----- Data section

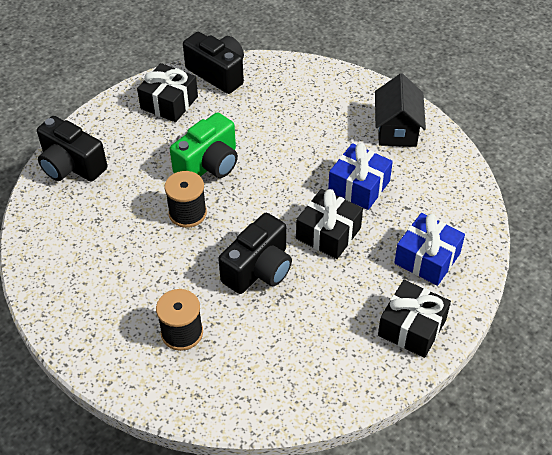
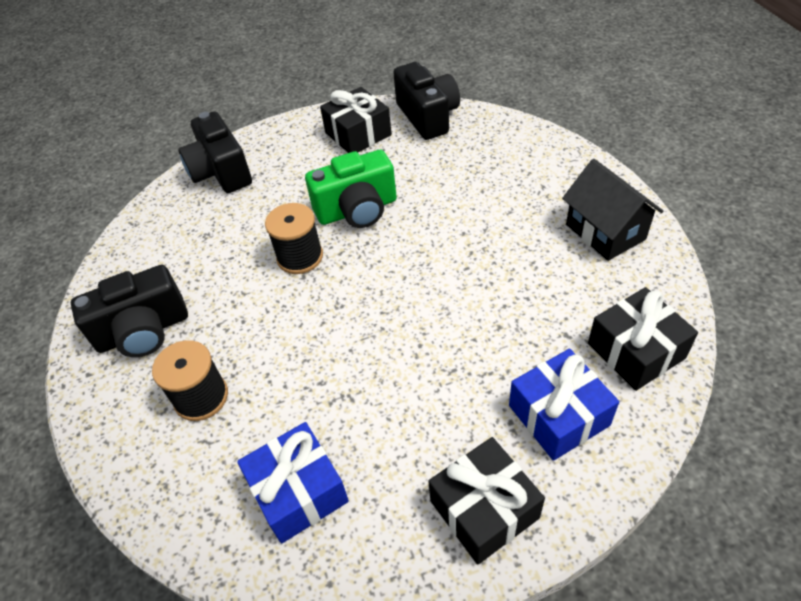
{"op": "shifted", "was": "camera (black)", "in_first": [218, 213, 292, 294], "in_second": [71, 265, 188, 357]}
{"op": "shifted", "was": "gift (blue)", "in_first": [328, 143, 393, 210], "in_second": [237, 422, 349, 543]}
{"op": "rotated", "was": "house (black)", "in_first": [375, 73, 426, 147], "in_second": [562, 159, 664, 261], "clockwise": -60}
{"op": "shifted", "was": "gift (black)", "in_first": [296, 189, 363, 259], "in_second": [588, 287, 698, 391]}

----------

Problem description:
Across the whole listing above, report each line that includes "black".

Answer space:
{"op": "shifted", "was": "camera (black)", "in_first": [218, 213, 292, 294], "in_second": [71, 265, 188, 357]}
{"op": "rotated", "was": "house (black)", "in_first": [375, 73, 426, 147], "in_second": [562, 159, 664, 261], "clockwise": -60}
{"op": "shifted", "was": "gift (black)", "in_first": [296, 189, 363, 259], "in_second": [588, 287, 698, 391]}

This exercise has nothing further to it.